* [What needs to be done] Extract, without alteration, each line from the start of the listing to the line bearing "JP102 pin 1: GND -> VDD".

■ ■ ■ ■ ■

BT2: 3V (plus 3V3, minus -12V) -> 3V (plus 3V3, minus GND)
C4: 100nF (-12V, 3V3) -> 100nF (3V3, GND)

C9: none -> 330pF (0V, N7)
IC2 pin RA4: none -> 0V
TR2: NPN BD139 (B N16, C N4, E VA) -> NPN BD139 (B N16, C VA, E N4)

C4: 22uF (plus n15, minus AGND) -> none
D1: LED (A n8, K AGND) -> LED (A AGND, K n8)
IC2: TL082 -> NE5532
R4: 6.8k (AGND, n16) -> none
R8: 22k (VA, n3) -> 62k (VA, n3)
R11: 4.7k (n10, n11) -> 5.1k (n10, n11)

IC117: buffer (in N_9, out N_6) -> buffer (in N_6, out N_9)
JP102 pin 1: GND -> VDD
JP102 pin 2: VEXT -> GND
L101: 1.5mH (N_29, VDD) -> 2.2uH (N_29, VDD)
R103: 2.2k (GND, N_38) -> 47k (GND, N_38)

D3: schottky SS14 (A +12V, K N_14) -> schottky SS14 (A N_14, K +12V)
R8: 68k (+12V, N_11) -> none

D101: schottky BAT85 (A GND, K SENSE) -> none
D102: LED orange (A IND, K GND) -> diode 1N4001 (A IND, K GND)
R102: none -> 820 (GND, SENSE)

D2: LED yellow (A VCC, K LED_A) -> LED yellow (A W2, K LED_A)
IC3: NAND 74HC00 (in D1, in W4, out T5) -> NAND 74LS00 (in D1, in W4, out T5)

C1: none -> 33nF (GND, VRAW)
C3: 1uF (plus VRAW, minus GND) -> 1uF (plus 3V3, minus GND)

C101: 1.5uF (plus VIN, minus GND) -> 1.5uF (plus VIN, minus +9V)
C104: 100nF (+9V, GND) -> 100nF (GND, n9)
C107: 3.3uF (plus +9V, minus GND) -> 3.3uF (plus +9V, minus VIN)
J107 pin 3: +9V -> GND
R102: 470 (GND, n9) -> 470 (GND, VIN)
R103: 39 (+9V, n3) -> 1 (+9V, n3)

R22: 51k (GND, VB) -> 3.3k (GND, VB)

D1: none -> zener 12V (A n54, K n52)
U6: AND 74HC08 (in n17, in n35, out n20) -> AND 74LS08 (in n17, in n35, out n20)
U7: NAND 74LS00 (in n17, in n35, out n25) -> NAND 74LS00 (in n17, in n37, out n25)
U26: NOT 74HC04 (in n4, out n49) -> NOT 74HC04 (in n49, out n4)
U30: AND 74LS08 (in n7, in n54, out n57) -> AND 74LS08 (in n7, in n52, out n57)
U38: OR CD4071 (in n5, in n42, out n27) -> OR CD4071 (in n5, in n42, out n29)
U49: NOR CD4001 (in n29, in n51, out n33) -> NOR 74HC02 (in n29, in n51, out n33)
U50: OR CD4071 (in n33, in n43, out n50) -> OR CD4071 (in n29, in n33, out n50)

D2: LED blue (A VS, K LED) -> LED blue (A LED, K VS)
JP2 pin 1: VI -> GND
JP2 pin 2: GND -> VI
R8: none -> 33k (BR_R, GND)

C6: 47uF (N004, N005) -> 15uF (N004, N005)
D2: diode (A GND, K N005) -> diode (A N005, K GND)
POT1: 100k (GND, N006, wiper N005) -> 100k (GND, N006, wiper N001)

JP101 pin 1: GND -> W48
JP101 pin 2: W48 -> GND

■ ■ ■ ■ ■

* [Response to this exercise]
BT2: 3V (plus 3V3, minus -12V) -> 3V (plus 3V3, minus GND)
C4: 100nF (-12V, 3V3) -> 100nF (3V3, GND)

C9: none -> 330pF (0V, N7)
IC2 pin RA4: none -> 0V
TR2: NPN BD139 (B N16, C N4, E VA) -> NPN BD139 (B N16, C VA, E N4)

C4: 22uF (plus n15, minus AGND) -> none
D1: LED (A n8, K AGND) -> LED (A AGND, K n8)
IC2: TL082 -> NE5532
R4: 6.8k (AGND, n16) -> none
R8: 22k (VA, n3) -> 62k (VA, n3)
R11: 4.7k (n10, n11) -> 5.1k (n10, n11)

IC117: buffer (in N_9, out N_6) -> buffer (in N_6, out N_9)
JP102 pin 1: GND -> VDD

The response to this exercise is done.